(WORK TO COMPLETE) Please write out only the lines from the line with "(271, 322) = (428, 422): brown" to the line with "(243, 366) = (528, 570): none", inclusive, exactly as they stand below, without the pictures.

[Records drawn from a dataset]
● ● ● ●

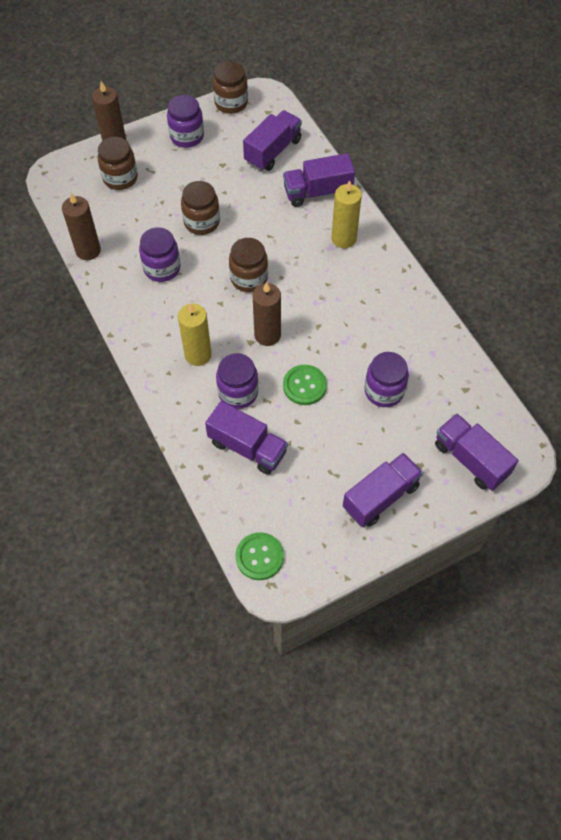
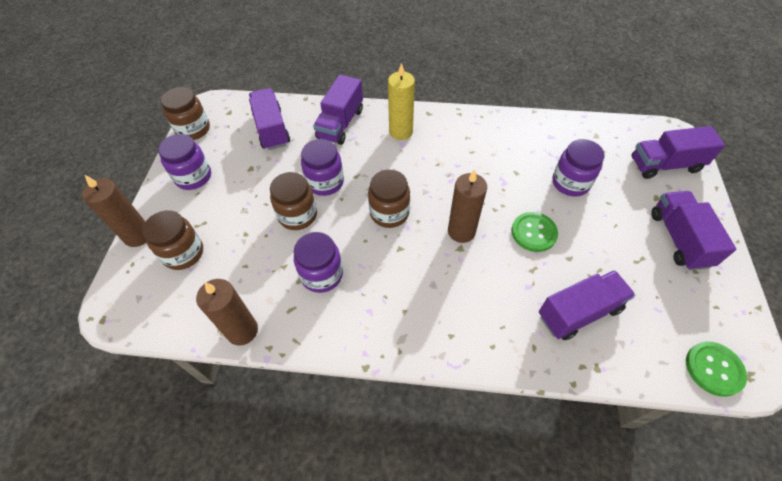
camera: 55 degrees left, 5 degrees down
(198, 355) = (446, 298): yellow candle -> none
(238, 392) = (511, 287): purple jar -> purple jar (325, 182)

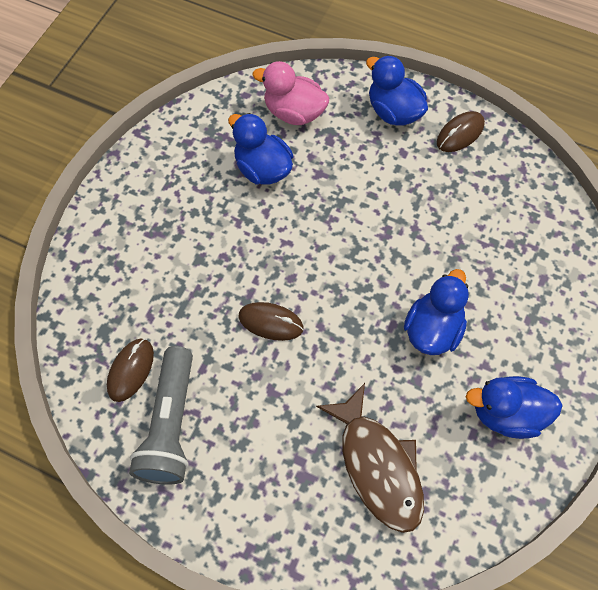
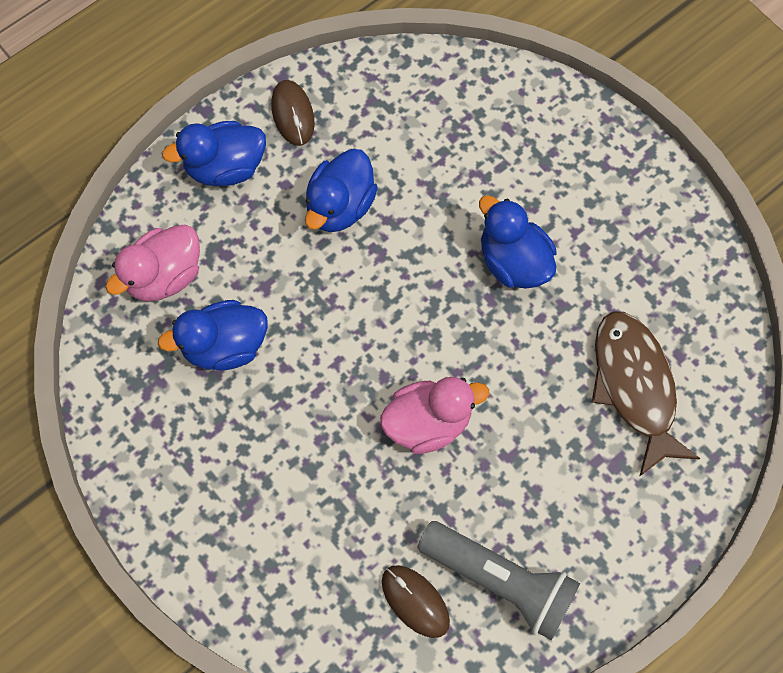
camera: 65 degrees left, 5 degrees up
(271, 322) = (428, 422): brown mouse -> pink duck
(377, 466) = (635, 386): brown fish -> brown fish turned 105 degrees counterclockwise
(506, 413) = (633, 238): blue duck -> blue duck (340, 206)

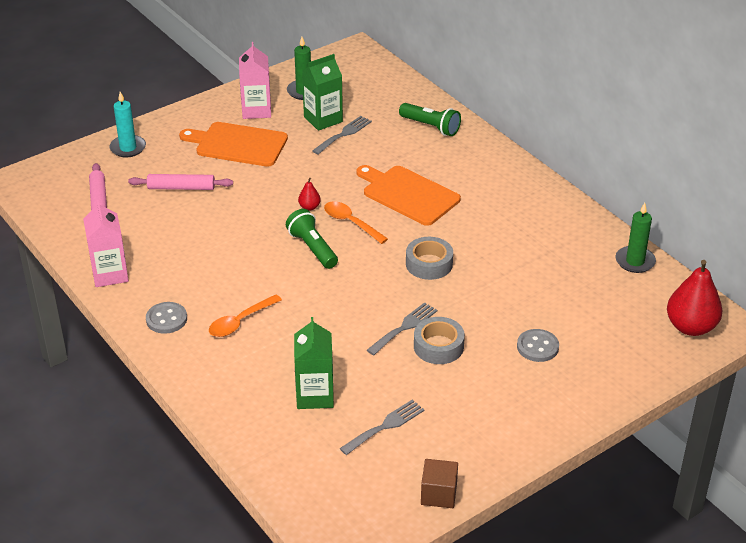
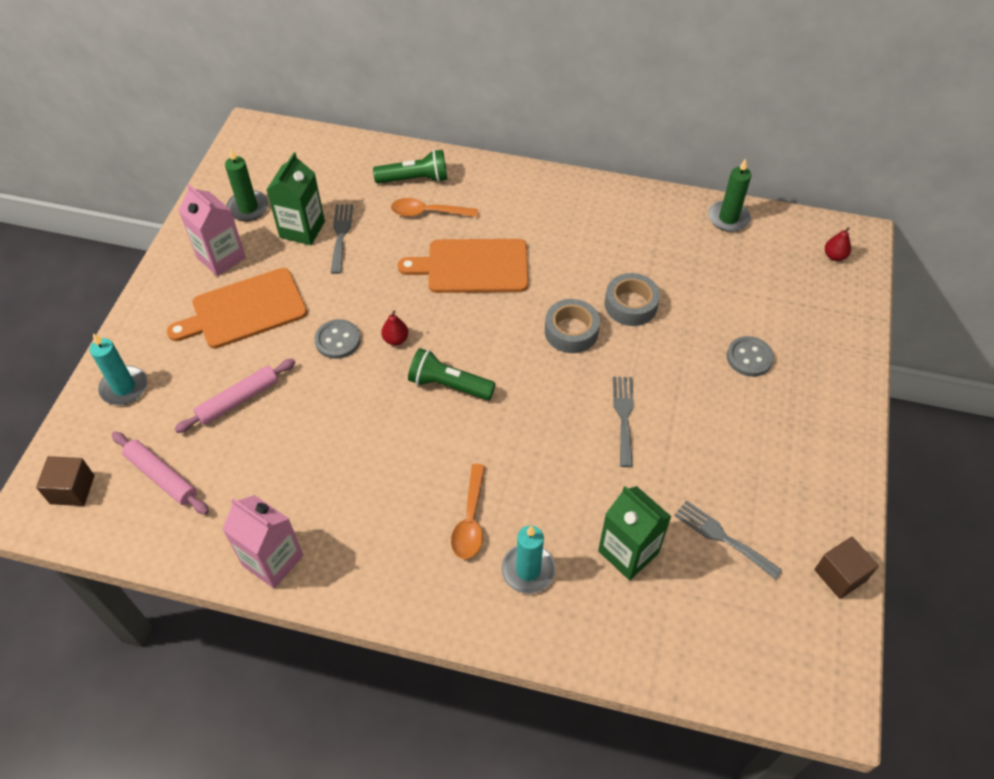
camera: 40 degrees left, 15 degrees up
(48, 181) = (72, 489): none -> brown cube
(166, 319) = (393, 572): grey button -> grey button (337, 340)
(243, 366) = (528, 570): none -> turquoise candle
(350, 222) = (453, 332): orange spoon -> orange spoon (428, 212)
(385, 426) = (722, 537): grey fork -> grey fork turned 60 degrees counterclockwise
(438, 346) = (673, 415): grey tape -> grey tape (631, 305)
(690, 327) = (834, 256): red pear -> red pear, size x0.46

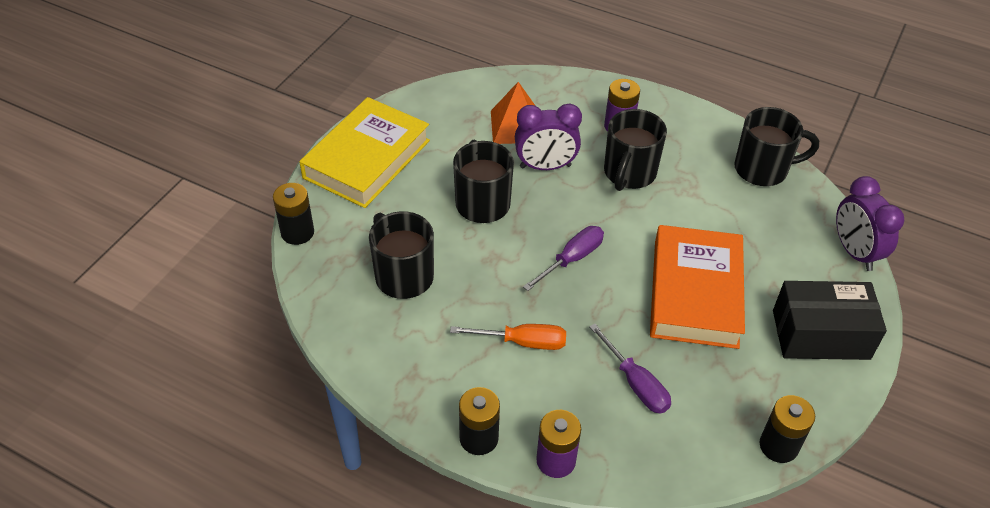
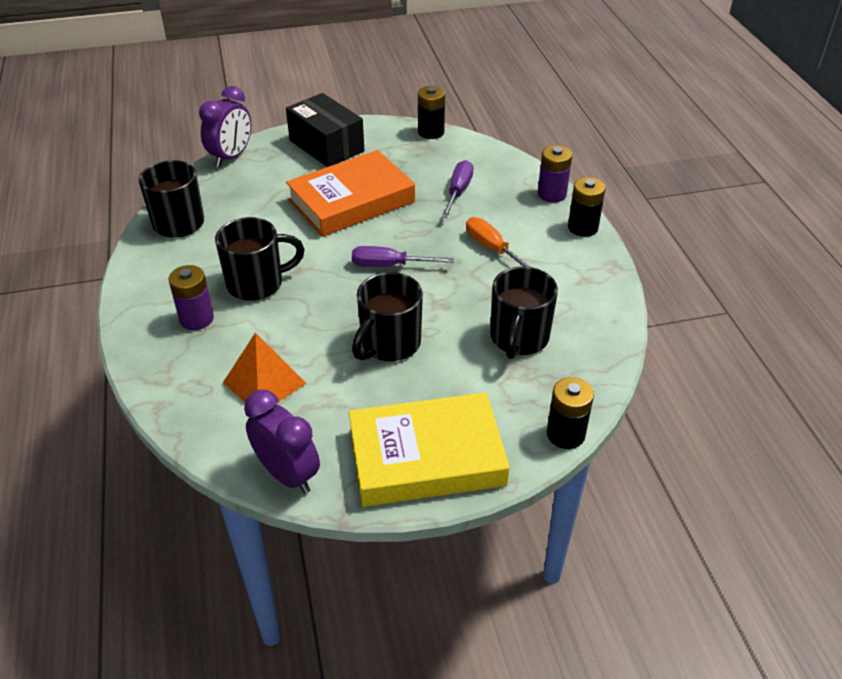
camera: 130 degrees left, 5 degrees down
(545, 166) = (301, 333): purple clock -> purple clock (287, 474)

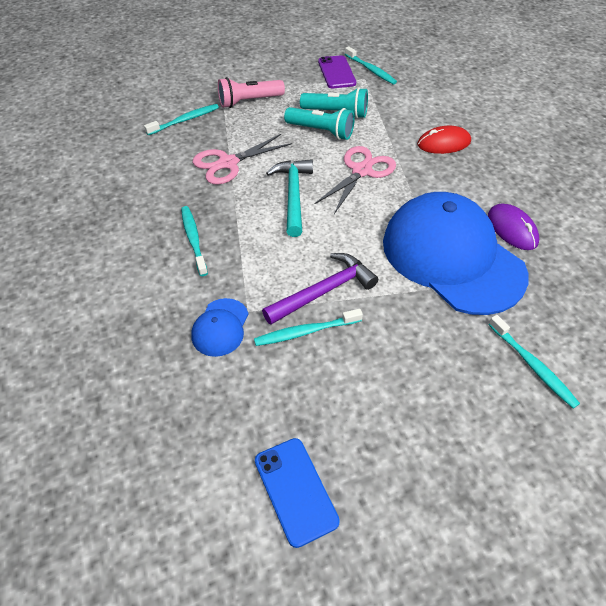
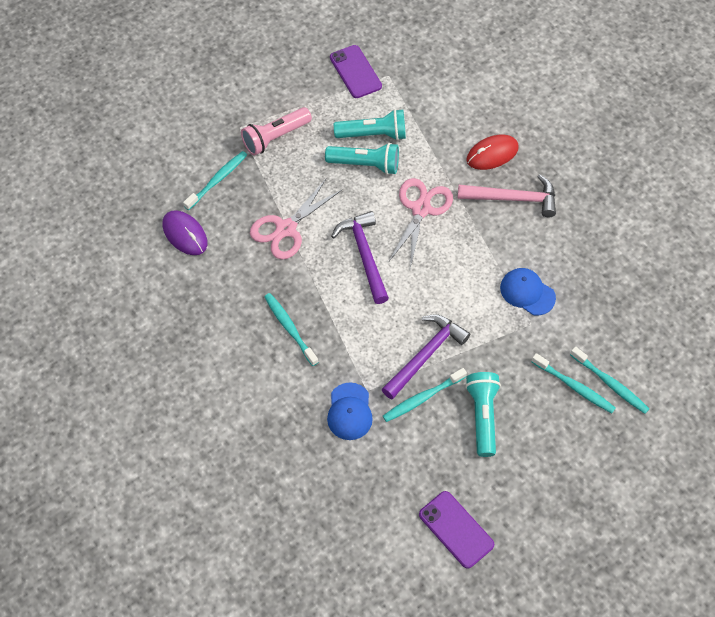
camera: 15 degrees left, 10 degrees up
(293, 195) = (364, 255): turquoise hammer -> purple hammer
(295, 490) = (456, 529): blue phone -> purple phone
(369, 365) = (482, 416): none -> turquoise flashlight
(371, 70) = (391, 60): turquoise toothbrush -> turquoise toothbrush (574, 387)
(452, 257) = (527, 292): blue cap -> blue cap, size x0.41
(456, 179) = (513, 199): none -> pink hammer
(512, 229) = (574, 248): purple mouse -> purple mouse (185, 234)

● ● ● ●

(COMPLETED TASK)
(271, 322) = (428, 422): brown mouse -> pink duck
(377, 466) = (635, 386): brown fish -> brown fish turned 105 degrees counterclockwise
(506, 413) = (633, 238): blue duck -> blue duck (340, 206)

camera: 40 degrees left, 15 degrees up
(48, 181) = (72, 489): none -> brown cube
(166, 319) = (393, 572): grey button -> grey button (337, 340)
(243, 366) = (528, 570): none -> turquoise candle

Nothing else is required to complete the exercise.